Task objective.
Only some lines are wanted. Transcribe, exactly, the lines below from the line with "C3: 680nF (GND, TEMP) -> 680nF (GND, VCC)" up to and including the line with "U2 pin OUT: TEMP -> VLOAD".

Source data.
--- START ---

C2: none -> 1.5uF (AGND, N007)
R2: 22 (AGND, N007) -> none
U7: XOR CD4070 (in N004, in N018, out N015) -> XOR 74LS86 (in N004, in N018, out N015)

--- END ---
--- START ---

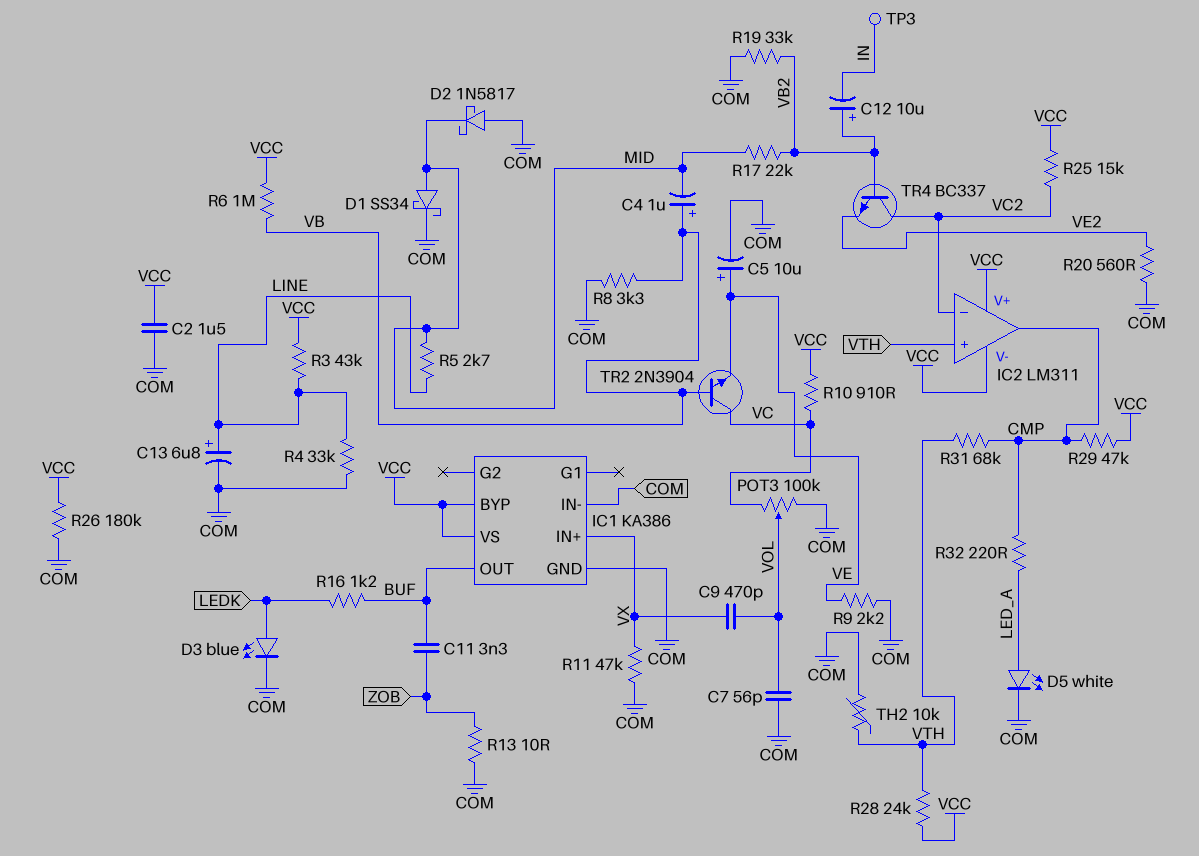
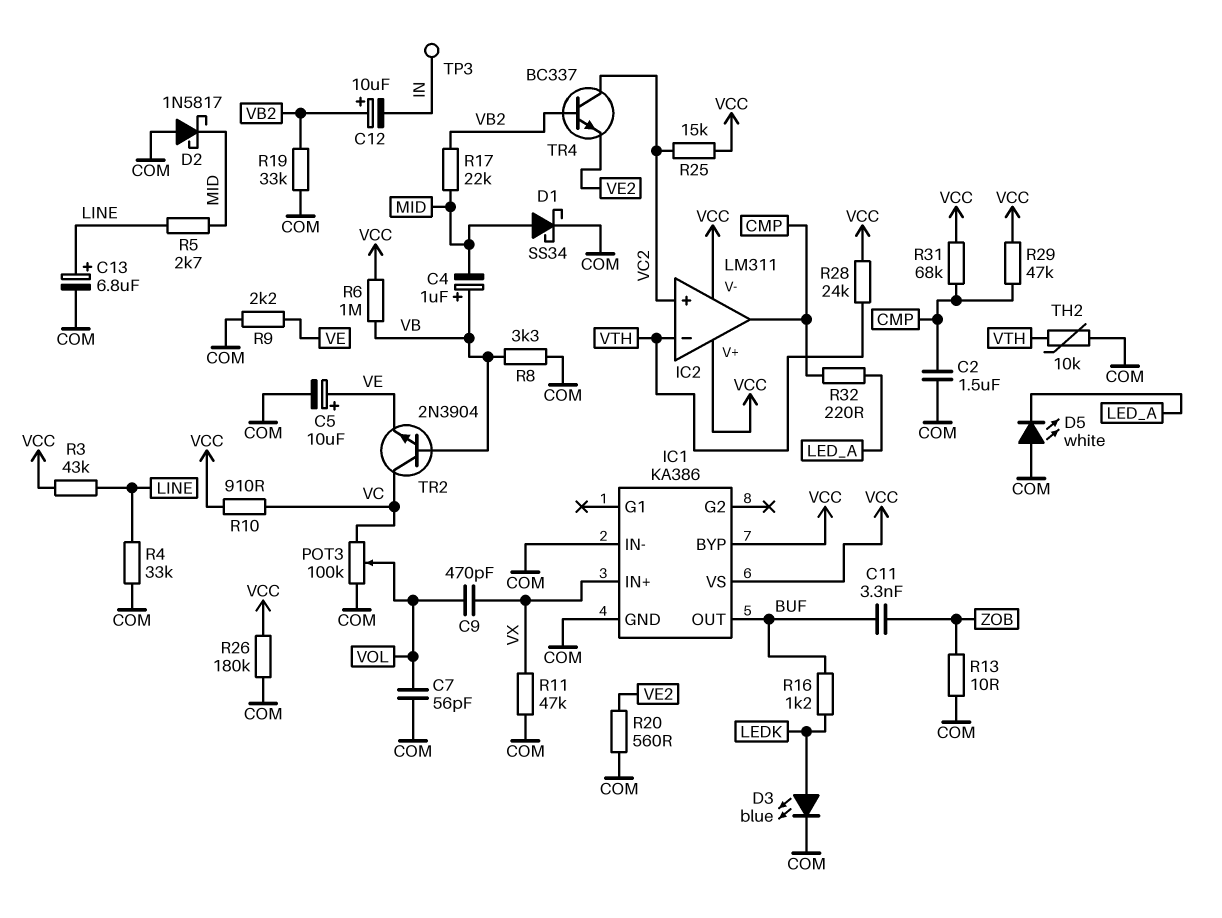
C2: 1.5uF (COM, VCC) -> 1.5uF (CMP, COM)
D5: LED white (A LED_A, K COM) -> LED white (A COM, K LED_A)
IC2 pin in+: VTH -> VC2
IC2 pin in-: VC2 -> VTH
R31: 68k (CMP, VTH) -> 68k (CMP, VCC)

--- END ---
--- START ---

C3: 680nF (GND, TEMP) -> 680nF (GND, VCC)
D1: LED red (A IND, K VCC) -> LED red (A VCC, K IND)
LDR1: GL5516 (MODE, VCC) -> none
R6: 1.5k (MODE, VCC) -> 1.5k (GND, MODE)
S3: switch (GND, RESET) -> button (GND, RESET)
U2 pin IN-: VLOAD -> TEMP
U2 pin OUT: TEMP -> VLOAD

--- END ---

Finished exercise.
C3: 680nF (GND, TEMP) -> 680nF (GND, VCC)
D1: LED red (A IND, K VCC) -> LED red (A VCC, K IND)
LDR1: GL5516 (MODE, VCC) -> none
R6: 1.5k (MODE, VCC) -> 1.5k (GND, MODE)
S3: switch (GND, RESET) -> button (GND, RESET)
U2 pin IN-: VLOAD -> TEMP
U2 pin OUT: TEMP -> VLOAD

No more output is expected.